Task statement.
Return each line exactly as written. Begin with the first line of the entries and end with the line that has "yellow triangle: moved 5 px left, 5 px down".

** Opening Recorded information block **

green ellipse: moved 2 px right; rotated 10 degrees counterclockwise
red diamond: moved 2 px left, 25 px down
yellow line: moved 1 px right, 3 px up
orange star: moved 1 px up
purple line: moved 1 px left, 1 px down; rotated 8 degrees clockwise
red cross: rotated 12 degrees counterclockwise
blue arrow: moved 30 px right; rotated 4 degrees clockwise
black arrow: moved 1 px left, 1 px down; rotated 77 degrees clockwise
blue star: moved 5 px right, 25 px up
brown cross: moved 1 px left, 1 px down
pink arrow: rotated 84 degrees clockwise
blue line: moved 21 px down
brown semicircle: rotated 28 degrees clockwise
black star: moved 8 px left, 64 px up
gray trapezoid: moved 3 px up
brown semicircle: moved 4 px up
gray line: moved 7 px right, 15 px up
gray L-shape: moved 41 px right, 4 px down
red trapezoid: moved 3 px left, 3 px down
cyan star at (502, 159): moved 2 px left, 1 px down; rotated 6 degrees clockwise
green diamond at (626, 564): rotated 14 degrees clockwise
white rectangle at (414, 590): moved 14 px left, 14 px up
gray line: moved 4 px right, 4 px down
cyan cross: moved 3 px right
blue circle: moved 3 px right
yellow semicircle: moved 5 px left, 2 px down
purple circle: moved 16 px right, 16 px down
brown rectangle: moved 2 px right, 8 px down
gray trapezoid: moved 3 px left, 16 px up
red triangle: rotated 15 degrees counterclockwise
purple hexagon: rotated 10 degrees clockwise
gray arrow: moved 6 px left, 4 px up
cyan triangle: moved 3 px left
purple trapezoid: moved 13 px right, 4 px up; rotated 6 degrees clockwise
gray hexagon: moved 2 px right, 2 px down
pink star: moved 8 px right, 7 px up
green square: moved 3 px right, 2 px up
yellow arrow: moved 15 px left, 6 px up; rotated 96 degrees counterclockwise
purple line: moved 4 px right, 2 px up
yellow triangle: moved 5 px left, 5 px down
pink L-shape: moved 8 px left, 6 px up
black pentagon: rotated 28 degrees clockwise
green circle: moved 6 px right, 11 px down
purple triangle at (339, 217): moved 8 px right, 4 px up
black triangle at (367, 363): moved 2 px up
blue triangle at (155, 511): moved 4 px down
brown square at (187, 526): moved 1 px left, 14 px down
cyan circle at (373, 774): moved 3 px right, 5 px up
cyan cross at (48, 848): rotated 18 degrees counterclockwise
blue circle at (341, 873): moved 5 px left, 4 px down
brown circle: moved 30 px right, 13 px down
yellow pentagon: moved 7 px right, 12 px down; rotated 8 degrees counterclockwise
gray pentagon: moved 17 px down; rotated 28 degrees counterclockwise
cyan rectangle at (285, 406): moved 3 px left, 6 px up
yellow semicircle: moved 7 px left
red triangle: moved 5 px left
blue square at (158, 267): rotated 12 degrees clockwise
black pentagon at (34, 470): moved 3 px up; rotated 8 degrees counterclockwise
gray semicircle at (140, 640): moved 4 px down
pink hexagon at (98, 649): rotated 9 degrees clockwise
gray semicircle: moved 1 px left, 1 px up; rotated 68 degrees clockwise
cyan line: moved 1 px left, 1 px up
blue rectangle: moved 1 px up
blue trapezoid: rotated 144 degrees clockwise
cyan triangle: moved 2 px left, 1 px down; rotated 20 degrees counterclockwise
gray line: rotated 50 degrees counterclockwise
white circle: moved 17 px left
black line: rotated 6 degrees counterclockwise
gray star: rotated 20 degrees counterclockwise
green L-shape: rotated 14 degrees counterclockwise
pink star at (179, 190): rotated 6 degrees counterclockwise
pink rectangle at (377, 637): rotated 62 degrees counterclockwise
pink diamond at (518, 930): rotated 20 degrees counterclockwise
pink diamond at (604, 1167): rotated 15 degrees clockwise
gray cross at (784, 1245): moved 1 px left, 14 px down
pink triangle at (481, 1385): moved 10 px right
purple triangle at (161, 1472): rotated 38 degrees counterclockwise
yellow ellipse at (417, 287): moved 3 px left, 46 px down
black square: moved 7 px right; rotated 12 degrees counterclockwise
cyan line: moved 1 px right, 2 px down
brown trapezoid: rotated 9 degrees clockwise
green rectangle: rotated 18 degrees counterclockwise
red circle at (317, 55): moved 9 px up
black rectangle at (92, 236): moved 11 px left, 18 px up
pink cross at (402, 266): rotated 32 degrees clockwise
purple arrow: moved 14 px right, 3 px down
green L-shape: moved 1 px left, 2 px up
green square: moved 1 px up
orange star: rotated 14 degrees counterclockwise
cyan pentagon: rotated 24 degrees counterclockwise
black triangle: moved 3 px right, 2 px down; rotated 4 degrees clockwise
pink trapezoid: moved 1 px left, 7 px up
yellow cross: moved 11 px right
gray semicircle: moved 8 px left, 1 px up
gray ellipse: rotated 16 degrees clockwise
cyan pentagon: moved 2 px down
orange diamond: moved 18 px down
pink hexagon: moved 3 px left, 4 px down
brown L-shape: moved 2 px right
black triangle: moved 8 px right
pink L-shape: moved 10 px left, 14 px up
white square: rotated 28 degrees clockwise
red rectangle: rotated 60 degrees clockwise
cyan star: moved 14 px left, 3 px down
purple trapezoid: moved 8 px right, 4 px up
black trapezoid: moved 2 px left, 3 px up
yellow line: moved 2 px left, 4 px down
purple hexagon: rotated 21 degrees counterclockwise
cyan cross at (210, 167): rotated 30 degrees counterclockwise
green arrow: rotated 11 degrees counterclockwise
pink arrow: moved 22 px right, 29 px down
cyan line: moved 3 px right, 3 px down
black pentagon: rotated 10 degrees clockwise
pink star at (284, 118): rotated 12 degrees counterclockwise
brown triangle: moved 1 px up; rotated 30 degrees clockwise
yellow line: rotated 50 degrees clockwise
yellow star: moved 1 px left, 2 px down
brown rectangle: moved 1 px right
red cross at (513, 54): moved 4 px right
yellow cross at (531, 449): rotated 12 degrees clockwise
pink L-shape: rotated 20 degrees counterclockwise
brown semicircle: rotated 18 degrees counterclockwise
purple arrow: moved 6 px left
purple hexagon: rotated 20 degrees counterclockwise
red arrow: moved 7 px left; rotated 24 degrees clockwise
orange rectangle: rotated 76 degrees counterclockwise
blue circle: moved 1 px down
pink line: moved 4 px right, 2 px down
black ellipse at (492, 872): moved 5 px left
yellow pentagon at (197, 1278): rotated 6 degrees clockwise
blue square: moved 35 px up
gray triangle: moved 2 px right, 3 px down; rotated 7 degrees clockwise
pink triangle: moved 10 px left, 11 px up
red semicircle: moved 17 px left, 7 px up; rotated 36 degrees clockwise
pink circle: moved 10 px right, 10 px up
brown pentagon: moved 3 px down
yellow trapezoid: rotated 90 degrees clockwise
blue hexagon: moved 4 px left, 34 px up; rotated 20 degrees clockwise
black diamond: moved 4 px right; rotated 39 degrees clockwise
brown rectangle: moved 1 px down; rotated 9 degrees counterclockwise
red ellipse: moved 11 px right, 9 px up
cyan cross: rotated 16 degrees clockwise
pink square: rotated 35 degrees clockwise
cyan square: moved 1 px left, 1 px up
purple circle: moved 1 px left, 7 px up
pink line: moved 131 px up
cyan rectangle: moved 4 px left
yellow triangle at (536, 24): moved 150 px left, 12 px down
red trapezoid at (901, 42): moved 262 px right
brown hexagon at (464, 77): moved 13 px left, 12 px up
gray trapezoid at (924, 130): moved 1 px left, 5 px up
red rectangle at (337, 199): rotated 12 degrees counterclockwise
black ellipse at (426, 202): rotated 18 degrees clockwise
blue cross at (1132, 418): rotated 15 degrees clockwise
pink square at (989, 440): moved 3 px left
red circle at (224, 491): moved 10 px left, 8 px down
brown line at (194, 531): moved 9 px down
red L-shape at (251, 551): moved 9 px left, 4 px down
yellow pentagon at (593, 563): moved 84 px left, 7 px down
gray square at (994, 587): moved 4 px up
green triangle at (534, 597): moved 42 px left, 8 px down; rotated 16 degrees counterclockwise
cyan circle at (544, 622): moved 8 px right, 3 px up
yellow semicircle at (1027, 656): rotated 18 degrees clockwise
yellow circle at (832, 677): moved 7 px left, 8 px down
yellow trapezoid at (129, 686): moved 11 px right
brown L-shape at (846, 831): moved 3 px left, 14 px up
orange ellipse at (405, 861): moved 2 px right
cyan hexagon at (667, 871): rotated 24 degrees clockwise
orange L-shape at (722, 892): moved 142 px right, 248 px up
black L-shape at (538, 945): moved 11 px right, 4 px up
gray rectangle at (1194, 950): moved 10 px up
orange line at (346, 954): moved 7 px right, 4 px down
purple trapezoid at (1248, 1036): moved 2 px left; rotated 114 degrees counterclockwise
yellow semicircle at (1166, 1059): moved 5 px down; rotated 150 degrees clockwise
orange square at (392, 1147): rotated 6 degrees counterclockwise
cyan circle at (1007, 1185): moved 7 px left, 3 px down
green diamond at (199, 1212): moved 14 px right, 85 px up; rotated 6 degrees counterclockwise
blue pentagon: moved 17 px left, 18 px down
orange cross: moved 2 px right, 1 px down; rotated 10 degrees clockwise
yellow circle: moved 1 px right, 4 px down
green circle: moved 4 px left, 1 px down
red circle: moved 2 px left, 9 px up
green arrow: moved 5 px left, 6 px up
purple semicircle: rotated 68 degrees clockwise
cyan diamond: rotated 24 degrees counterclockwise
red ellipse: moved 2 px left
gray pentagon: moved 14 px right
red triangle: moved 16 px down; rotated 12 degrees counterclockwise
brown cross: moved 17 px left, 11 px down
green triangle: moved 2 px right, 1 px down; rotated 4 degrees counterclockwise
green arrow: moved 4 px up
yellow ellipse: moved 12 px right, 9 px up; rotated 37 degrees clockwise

** Closing Recorded information block **

Answer below.
green ellipse: moved 2 px right; rotated 10 degrees counterclockwise
red diamond: moved 2 px left, 25 px down
yellow line: moved 1 px right, 3 px up
orange star: moved 1 px up
purple line: moved 1 px left, 1 px down; rotated 8 degrees clockwise
red cross: rotated 12 degrees counterclockwise
blue arrow: moved 30 px right; rotated 4 degrees clockwise
black arrow: moved 1 px left, 1 px down; rotated 77 degrees clockwise
blue star: moved 5 px right, 25 px up
brown cross: moved 1 px left, 1 px down
pink arrow: rotated 84 degrees clockwise
blue line: moved 21 px down
brown semicircle: rotated 28 degrees clockwise
black star: moved 8 px left, 64 px up
gray trapezoid: moved 3 px up
brown semicircle: moved 4 px up
gray line: moved 7 px right, 15 px up
gray L-shape: moved 41 px right, 4 px down
red trapezoid: moved 3 px left, 3 px down
cyan star at (502, 159): moved 2 px left, 1 px down; rotated 6 degrees clockwise
green diamond at (626, 564): rotated 14 degrees clockwise
white rectangle at (414, 590): moved 14 px left, 14 px up
gray line: moved 4 px right, 4 px down
cyan cross: moved 3 px right
blue circle: moved 3 px right
yellow semicircle: moved 5 px left, 2 px down
purple circle: moved 16 px right, 16 px down
brown rectangle: moved 2 px right, 8 px down
gray trapezoid: moved 3 px left, 16 px up
red triangle: rotated 15 degrees counterclockwise
purple hexagon: rotated 10 degrees clockwise
gray arrow: moved 6 px left, 4 px up
cyan triangle: moved 3 px left
purple trapezoid: moved 13 px right, 4 px up; rotated 6 degrees clockwise
gray hexagon: moved 2 px right, 2 px down
pink star: moved 8 px right, 7 px up
green square: moved 3 px right, 2 px up
yellow arrow: moved 15 px left, 6 px up; rotated 96 degrees counterclockwise
purple line: moved 4 px right, 2 px up
yellow triangle: moved 5 px left, 5 px down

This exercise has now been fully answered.